Give back exactly the lines from the line that contains "LCD1 pin GND: none -> GND" to the last line of the listing below, inclusive, and no others.

▼

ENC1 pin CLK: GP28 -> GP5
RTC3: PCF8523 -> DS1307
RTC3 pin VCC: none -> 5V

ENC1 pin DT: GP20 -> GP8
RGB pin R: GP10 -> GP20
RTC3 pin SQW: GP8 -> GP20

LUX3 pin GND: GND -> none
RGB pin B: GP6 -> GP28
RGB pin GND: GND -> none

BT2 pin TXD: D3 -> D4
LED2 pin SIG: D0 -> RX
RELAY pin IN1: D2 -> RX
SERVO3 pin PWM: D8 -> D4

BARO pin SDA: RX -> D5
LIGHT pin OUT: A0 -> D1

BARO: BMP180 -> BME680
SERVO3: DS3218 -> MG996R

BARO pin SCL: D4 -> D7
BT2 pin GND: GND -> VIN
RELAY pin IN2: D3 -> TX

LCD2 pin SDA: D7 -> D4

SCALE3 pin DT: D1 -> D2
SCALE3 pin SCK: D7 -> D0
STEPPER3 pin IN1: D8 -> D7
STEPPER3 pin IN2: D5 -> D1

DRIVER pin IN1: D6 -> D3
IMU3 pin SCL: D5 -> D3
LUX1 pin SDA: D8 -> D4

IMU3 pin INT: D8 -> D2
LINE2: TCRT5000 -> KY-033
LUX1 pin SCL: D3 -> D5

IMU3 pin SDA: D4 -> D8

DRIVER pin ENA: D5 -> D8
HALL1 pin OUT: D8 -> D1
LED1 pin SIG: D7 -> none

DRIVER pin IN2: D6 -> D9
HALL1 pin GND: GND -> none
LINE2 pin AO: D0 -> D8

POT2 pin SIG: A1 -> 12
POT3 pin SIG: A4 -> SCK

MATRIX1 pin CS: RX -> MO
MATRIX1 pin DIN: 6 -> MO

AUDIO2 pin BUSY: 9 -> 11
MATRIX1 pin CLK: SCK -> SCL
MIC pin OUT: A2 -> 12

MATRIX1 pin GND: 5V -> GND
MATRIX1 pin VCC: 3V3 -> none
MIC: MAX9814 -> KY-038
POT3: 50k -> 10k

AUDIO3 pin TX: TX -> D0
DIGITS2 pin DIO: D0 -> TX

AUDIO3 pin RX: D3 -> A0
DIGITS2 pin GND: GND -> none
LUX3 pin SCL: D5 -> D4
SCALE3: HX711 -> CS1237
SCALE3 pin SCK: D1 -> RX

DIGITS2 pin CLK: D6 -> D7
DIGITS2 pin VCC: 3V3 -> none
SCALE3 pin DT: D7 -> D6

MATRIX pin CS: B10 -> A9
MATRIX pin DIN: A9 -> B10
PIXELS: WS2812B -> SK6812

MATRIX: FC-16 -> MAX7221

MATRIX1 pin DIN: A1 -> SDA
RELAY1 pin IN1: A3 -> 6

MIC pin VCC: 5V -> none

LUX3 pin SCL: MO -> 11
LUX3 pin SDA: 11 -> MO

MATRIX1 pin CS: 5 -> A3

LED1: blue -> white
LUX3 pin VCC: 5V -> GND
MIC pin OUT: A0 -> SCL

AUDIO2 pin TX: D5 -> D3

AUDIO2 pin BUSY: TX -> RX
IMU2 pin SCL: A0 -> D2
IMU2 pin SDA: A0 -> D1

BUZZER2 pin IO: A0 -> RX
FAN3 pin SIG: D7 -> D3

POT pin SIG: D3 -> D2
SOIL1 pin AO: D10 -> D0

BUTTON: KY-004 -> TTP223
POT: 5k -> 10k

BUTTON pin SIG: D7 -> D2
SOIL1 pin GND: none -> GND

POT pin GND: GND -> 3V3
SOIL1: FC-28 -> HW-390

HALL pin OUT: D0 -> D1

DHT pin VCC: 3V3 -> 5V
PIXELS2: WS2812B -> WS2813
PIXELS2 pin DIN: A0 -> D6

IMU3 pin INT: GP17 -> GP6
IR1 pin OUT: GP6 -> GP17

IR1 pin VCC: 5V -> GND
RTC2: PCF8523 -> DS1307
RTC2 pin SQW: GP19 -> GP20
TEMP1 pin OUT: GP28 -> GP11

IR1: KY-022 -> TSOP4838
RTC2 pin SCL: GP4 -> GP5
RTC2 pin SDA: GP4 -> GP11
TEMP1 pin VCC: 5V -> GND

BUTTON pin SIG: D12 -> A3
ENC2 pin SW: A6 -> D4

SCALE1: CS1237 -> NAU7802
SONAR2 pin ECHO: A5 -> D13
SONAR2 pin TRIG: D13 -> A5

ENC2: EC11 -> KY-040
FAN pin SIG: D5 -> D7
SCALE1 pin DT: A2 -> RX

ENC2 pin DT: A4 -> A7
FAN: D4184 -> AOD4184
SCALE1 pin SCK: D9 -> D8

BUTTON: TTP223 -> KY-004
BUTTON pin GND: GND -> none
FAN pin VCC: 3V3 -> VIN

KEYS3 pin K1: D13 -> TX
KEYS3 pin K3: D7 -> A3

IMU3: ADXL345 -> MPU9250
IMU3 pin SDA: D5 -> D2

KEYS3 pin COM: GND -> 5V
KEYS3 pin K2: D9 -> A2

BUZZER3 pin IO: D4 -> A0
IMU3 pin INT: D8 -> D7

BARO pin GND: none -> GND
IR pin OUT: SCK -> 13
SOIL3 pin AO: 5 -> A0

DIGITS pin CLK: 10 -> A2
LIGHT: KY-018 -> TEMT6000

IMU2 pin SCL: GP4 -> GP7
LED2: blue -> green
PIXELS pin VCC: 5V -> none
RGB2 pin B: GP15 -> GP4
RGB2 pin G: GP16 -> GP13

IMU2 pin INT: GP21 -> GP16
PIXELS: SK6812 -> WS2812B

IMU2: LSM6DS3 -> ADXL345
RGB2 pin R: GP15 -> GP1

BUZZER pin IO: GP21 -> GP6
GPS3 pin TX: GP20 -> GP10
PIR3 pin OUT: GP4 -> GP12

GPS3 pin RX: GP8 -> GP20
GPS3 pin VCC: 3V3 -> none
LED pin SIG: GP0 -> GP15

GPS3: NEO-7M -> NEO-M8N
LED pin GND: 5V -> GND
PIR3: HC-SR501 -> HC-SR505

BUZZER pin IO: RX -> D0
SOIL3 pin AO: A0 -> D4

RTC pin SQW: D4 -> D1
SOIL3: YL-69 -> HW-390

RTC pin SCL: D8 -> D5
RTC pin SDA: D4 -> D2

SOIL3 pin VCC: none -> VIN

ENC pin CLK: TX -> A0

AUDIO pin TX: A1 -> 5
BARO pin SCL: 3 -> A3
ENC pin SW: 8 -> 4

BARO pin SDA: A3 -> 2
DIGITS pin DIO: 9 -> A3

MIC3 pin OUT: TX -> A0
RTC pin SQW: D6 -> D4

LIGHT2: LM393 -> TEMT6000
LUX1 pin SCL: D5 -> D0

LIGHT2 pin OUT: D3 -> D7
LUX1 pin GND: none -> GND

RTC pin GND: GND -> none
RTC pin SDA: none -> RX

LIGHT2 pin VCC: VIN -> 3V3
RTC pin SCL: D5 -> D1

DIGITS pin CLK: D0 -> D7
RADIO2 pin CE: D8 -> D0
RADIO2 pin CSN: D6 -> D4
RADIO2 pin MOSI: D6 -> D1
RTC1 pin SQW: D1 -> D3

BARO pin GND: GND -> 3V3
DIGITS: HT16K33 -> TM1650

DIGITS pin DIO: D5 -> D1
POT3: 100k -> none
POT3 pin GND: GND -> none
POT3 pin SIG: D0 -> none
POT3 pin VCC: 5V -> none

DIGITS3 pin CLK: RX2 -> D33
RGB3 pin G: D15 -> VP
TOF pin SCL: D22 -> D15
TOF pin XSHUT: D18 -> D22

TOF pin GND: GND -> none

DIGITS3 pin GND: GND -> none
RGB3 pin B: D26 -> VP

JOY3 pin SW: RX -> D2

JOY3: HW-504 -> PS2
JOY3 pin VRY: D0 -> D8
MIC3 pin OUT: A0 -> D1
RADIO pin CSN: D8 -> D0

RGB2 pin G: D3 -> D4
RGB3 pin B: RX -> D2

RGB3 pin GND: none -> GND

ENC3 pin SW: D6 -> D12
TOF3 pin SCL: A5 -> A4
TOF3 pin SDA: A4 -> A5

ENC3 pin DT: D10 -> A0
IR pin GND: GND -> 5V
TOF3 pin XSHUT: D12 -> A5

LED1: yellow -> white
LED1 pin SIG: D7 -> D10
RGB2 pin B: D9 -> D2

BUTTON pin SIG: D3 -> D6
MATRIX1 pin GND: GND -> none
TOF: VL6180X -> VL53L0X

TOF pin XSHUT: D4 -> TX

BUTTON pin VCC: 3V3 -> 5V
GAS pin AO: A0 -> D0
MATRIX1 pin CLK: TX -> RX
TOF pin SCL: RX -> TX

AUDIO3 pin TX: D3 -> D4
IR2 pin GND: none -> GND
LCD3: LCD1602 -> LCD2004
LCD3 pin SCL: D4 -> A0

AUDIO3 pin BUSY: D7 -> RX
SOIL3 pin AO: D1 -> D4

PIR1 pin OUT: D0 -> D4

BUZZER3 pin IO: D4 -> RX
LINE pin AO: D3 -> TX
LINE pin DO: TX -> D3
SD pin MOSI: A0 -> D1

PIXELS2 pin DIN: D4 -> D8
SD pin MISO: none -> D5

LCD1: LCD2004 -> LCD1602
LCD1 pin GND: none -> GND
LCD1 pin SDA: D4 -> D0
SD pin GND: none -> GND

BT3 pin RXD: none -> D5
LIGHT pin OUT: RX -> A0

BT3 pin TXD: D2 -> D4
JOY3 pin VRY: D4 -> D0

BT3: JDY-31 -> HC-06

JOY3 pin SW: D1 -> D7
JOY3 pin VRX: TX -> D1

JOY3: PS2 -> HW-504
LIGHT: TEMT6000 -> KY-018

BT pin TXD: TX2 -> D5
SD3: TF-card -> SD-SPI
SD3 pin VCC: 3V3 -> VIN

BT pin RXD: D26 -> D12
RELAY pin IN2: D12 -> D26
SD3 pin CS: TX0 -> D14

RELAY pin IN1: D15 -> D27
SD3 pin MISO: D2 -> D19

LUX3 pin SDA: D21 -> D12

▲

_Answer_.
LCD1 pin GND: none -> GND
LCD1 pin SDA: D4 -> D0
SD pin GND: none -> GND

BT3 pin RXD: none -> D5
LIGHT pin OUT: RX -> A0

BT3 pin TXD: D2 -> D4
JOY3 pin VRY: D4 -> D0

BT3: JDY-31 -> HC-06

JOY3 pin SW: D1 -> D7
JOY3 pin VRX: TX -> D1

JOY3: PS2 -> HW-504
LIGHT: TEMT6000 -> KY-018

BT pin TXD: TX2 -> D5
SD3: TF-card -> SD-SPI
SD3 pin VCC: 3V3 -> VIN

BT pin RXD: D26 -> D12
RELAY pin IN2: D12 -> D26
SD3 pin CS: TX0 -> D14

RELAY pin IN1: D15 -> D27
SD3 pin MISO: D2 -> D19

LUX3 pin SDA: D21 -> D12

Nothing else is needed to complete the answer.